### Work required
Please retype the records below exactly, omitting any images.

Object correspondence data:
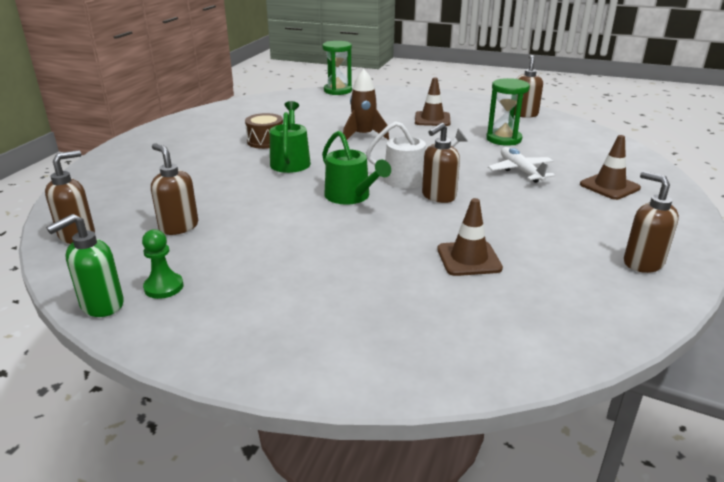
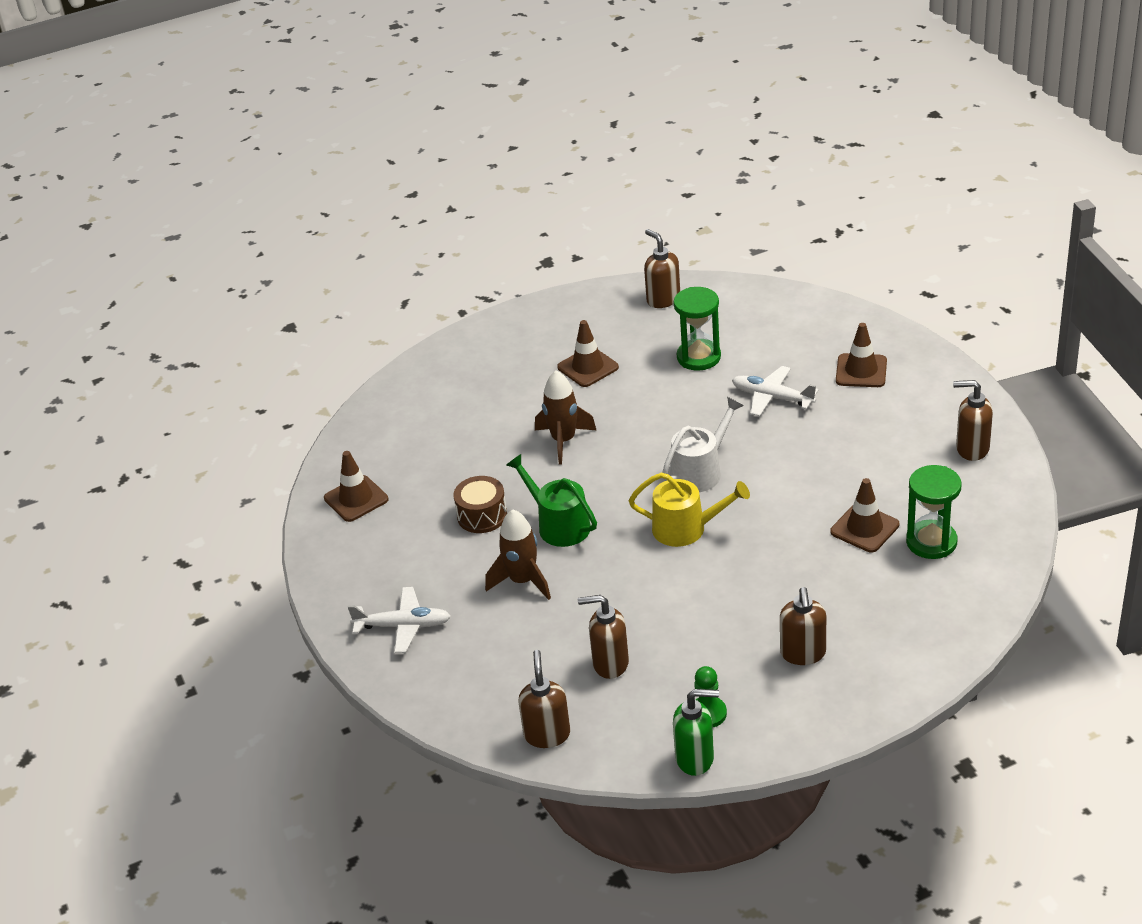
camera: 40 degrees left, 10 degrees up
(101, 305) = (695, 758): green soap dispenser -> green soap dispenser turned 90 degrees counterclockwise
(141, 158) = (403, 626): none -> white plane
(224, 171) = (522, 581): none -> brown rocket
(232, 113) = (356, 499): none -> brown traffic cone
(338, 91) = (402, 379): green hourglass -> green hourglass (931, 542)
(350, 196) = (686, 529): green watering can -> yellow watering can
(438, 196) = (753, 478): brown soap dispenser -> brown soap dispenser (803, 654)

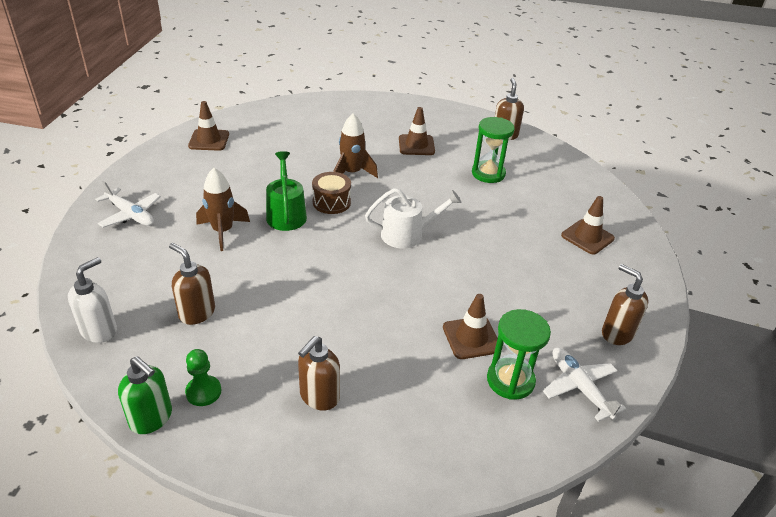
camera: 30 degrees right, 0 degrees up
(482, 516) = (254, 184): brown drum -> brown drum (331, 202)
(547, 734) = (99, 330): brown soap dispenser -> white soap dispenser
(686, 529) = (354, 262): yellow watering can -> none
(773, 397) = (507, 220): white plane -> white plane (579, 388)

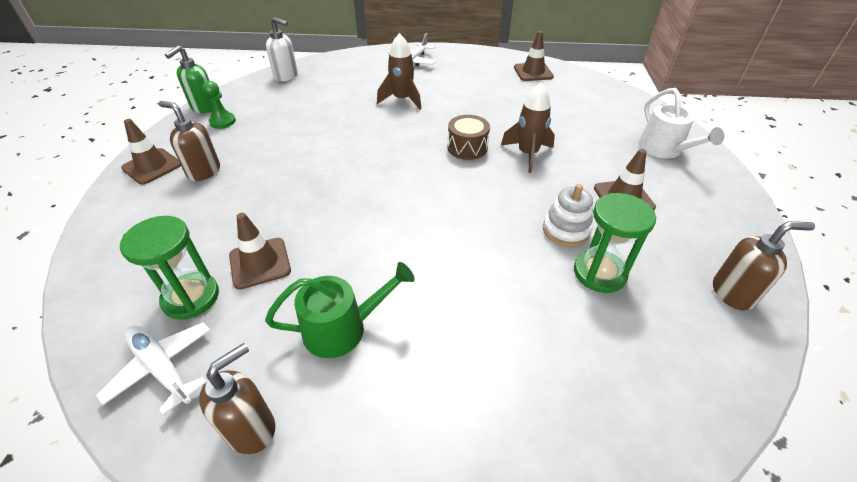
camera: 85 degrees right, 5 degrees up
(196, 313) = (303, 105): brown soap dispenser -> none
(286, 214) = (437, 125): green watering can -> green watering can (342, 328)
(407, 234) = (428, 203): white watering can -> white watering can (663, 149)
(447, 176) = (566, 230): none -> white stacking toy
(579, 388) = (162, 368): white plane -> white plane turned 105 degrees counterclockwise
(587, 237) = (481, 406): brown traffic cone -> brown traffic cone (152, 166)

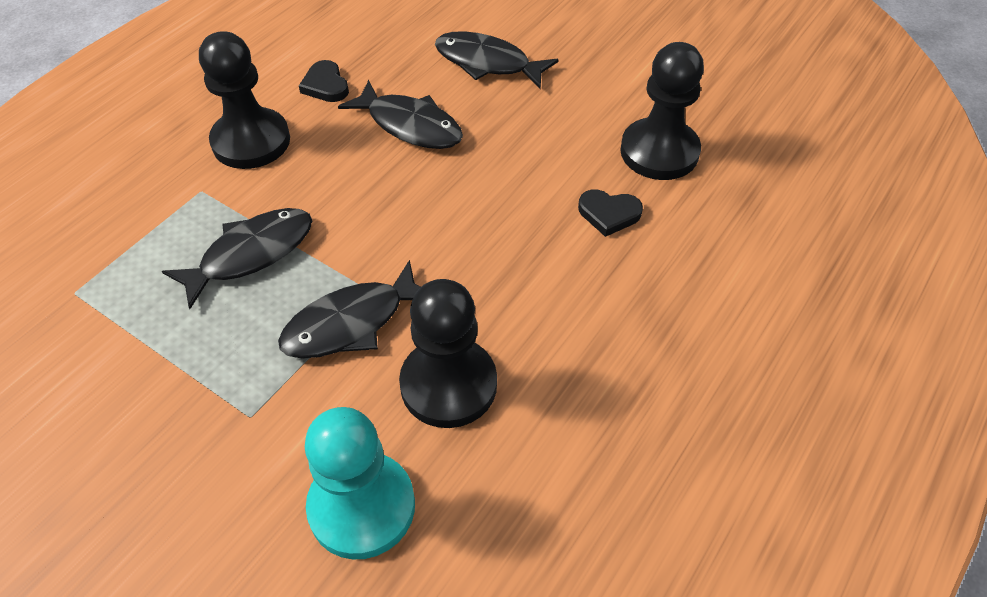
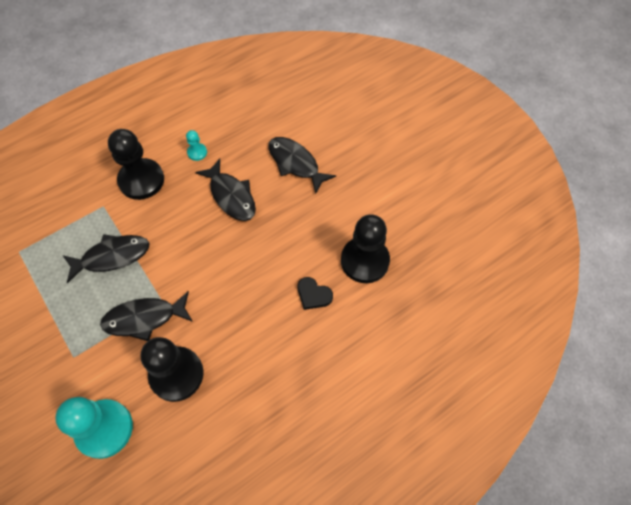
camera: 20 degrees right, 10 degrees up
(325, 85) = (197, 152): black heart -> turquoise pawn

### Answer for this exercise
camera: 40 degrees left, 10 degrees up
(101, 305) = (695, 758): green soap dispenser -> green soap dispenser turned 90 degrees counterclockwise
(141, 158) = (403, 626): none -> white plane
(224, 171) = (522, 581): none -> brown rocket
(232, 113) = (356, 499): none -> brown traffic cone
(338, 91) = (402, 379): green hourglass -> green hourglass (931, 542)
(350, 196) = (686, 529): green watering can -> yellow watering can
(438, 196) = (753, 478): brown soap dispenser -> brown soap dispenser (803, 654)

camera: 30 degrees right, 0 degrees up
(482, 516) = (254, 184): brown drum -> brown drum (331, 202)
(547, 734) = (99, 330): brown soap dispenser -> white soap dispenser
(686, 529) = (354, 262): yellow watering can -> none
(773, 397) = (507, 220): white plane -> white plane (579, 388)

camera: 85 degrees right, 5 degrees up
(196, 313) = (303, 105): brown soap dispenser -> none
(286, 214) = (437, 125): green watering can -> green watering can (342, 328)
(407, 234) = (428, 203): white watering can -> white watering can (663, 149)
(447, 176) = (566, 230): none -> white stacking toy
(579, 388) = (162, 368): white plane -> white plane turned 105 degrees counterclockwise
(587, 237) = (481, 406): brown traffic cone -> brown traffic cone (152, 166)

camera: 20 degrees right, 10 degrees up
(325, 85) = (197, 152): black heart -> turquoise pawn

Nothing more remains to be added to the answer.